▸ **RECORDS**
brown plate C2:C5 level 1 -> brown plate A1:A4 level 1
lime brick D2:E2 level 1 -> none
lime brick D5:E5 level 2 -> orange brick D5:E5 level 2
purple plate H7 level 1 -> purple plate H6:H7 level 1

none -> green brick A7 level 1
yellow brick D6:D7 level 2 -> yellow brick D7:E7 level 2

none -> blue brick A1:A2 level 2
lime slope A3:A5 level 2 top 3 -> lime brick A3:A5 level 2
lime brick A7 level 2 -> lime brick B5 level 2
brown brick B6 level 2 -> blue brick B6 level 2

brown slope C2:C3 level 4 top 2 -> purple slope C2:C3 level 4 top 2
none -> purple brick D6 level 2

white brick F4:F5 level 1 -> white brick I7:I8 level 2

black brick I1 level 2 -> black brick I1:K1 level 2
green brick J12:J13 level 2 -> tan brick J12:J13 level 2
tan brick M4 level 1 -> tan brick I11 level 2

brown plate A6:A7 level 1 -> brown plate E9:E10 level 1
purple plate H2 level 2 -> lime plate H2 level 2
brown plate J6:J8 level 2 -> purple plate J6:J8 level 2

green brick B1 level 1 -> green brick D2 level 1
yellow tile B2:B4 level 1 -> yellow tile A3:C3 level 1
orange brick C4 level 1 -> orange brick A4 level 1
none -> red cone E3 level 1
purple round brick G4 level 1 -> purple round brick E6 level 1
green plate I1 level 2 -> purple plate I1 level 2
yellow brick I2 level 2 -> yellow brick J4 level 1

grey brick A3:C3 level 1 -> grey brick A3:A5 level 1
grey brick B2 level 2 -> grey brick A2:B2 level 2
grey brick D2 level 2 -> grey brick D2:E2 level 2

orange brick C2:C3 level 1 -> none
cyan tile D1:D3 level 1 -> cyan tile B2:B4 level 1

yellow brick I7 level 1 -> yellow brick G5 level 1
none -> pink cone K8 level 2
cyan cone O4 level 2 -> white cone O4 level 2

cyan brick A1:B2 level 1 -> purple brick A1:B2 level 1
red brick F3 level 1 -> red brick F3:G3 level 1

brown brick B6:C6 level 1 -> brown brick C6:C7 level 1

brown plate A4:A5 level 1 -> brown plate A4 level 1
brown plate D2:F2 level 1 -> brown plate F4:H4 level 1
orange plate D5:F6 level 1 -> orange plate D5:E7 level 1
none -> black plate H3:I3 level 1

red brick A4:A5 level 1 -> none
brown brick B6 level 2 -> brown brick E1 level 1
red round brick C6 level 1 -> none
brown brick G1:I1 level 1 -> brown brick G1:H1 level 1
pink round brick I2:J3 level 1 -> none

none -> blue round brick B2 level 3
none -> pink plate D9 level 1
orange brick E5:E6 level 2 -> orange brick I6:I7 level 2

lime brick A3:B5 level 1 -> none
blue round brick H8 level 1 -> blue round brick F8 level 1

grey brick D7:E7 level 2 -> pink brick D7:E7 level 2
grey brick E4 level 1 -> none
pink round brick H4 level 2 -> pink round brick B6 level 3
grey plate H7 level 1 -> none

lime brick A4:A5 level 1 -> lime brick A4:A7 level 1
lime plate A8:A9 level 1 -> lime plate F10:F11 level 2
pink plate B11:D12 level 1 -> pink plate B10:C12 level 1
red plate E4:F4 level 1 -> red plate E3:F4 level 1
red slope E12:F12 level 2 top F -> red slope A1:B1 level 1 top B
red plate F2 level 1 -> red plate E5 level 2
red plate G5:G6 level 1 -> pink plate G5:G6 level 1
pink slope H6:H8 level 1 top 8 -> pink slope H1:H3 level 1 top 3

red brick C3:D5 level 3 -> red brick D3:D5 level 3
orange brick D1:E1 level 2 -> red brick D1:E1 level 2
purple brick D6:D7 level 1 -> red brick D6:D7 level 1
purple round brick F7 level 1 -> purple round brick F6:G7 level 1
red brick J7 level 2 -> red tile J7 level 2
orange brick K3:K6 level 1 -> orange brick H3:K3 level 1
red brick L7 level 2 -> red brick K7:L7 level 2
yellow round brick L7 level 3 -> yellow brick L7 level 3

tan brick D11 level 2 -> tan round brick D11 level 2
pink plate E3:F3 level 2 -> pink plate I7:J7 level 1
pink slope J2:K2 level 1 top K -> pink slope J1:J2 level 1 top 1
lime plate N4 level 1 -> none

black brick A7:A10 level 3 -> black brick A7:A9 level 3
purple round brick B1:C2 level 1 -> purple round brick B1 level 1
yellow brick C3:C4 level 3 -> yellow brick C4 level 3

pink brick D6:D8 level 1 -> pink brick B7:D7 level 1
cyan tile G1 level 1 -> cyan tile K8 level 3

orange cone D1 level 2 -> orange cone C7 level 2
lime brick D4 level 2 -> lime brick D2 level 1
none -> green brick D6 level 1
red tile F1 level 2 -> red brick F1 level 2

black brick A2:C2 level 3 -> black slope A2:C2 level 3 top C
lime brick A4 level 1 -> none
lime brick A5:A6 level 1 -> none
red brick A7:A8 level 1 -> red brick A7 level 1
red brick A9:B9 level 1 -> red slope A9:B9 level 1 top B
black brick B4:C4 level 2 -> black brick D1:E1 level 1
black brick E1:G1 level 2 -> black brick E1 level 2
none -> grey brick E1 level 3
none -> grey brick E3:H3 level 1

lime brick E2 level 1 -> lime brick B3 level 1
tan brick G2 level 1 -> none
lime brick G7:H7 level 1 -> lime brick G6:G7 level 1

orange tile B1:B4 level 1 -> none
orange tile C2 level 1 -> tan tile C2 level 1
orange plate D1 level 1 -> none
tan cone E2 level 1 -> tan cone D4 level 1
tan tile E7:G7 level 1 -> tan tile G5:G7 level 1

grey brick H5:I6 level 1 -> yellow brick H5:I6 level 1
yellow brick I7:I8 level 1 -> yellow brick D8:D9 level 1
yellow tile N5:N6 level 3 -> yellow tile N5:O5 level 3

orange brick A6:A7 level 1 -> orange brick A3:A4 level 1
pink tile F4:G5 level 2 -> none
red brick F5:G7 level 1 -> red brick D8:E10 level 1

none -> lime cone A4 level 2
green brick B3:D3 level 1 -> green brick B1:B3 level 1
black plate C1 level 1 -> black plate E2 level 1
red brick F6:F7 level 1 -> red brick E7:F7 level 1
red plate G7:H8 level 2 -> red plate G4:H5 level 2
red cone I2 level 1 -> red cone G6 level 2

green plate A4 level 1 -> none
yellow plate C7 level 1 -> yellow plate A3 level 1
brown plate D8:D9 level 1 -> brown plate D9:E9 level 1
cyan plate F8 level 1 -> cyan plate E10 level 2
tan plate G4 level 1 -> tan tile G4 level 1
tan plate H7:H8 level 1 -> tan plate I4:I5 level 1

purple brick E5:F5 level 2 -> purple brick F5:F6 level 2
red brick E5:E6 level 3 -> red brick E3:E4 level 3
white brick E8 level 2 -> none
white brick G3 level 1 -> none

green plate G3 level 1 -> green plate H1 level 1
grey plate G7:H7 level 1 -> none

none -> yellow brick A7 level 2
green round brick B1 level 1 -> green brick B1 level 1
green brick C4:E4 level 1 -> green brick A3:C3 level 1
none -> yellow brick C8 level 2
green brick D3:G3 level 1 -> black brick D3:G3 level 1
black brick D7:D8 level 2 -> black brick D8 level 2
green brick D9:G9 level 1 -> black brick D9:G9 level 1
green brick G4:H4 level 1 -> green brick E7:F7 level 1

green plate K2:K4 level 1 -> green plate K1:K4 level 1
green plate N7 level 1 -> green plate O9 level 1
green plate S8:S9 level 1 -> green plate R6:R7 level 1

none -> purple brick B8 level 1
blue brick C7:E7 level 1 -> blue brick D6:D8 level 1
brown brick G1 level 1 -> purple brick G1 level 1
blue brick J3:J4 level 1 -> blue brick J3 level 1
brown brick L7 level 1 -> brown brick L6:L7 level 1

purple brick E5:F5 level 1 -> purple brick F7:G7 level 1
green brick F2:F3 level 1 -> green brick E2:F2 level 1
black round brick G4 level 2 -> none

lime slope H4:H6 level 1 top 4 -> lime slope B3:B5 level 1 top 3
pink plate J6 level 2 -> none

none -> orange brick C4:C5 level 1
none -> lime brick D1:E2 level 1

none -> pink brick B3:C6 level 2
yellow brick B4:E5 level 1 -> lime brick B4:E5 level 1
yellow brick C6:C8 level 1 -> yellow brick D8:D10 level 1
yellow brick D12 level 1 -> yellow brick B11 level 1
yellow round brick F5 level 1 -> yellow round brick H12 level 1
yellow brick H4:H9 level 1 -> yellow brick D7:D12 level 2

▸ **WHAT YOU ARE ASKED TO DO**
Set down exactly the lines of the data above, beginning with the line that has "cyan brick A1:B2" and ending with the line that has "black brick A7:A10", and no others.

▸ **COMPLETED TASK**
cyan brick A1:B2 level 1 -> purple brick A1:B2 level 1
red brick F3 level 1 -> red brick F3:G3 level 1

brown brick B6:C6 level 1 -> brown brick C6:C7 level 1

brown plate A4:A5 level 1 -> brown plate A4 level 1
brown plate D2:F2 level 1 -> brown plate F4:H4 level 1
orange plate D5:F6 level 1 -> orange plate D5:E7 level 1
none -> black plate H3:I3 level 1

red brick A4:A5 level 1 -> none
brown brick B6 level 2 -> brown brick E1 level 1
red round brick C6 level 1 -> none
brown brick G1:I1 level 1 -> brown brick G1:H1 level 1
pink round brick I2:J3 level 1 -> none

none -> blue round brick B2 level 3
none -> pink plate D9 level 1
orange brick E5:E6 level 2 -> orange brick I6:I7 level 2

lime brick A3:B5 level 1 -> none
blue round brick H8 level 1 -> blue round brick F8 level 1

grey brick D7:E7 level 2 -> pink brick D7:E7 level 2
grey brick E4 level 1 -> none
pink round brick H4 level 2 -> pink round brick B6 level 3
grey plate H7 level 1 -> none

lime brick A4:A5 level 1 -> lime brick A4:A7 level 1
lime plate A8:A9 level 1 -> lime plate F10:F11 level 2
pink plate B11:D12 level 1 -> pink plate B10:C12 level 1
red plate E4:F4 level 1 -> red plate E3:F4 level 1
red slope E12:F12 level 2 top F -> red slope A1:B1 level 1 top B
red plate F2 level 1 -> red plate E5 level 2
red plate G5:G6 level 1 -> pink plate G5:G6 level 1
pink slope H6:H8 level 1 top 8 -> pink slope H1:H3 level 1 top 3

red brick C3:D5 level 3 -> red brick D3:D5 level 3
orange brick D1:E1 level 2 -> red brick D1:E1 level 2
purple brick D6:D7 level 1 -> red brick D6:D7 level 1
purple round brick F7 level 1 -> purple round brick F6:G7 level 1
red brick J7 level 2 -> red tile J7 level 2
orange brick K3:K6 level 1 -> orange brick H3:K3 level 1
red brick L7 level 2 -> red brick K7:L7 level 2
yellow round brick L7 level 3 -> yellow brick L7 level 3

tan brick D11 level 2 -> tan round brick D11 level 2
pink plate E3:F3 level 2 -> pink plate I7:J7 level 1
pink slope J2:K2 level 1 top K -> pink slope J1:J2 level 1 top 1
lime plate N4 level 1 -> none

black brick A7:A10 level 3 -> black brick A7:A9 level 3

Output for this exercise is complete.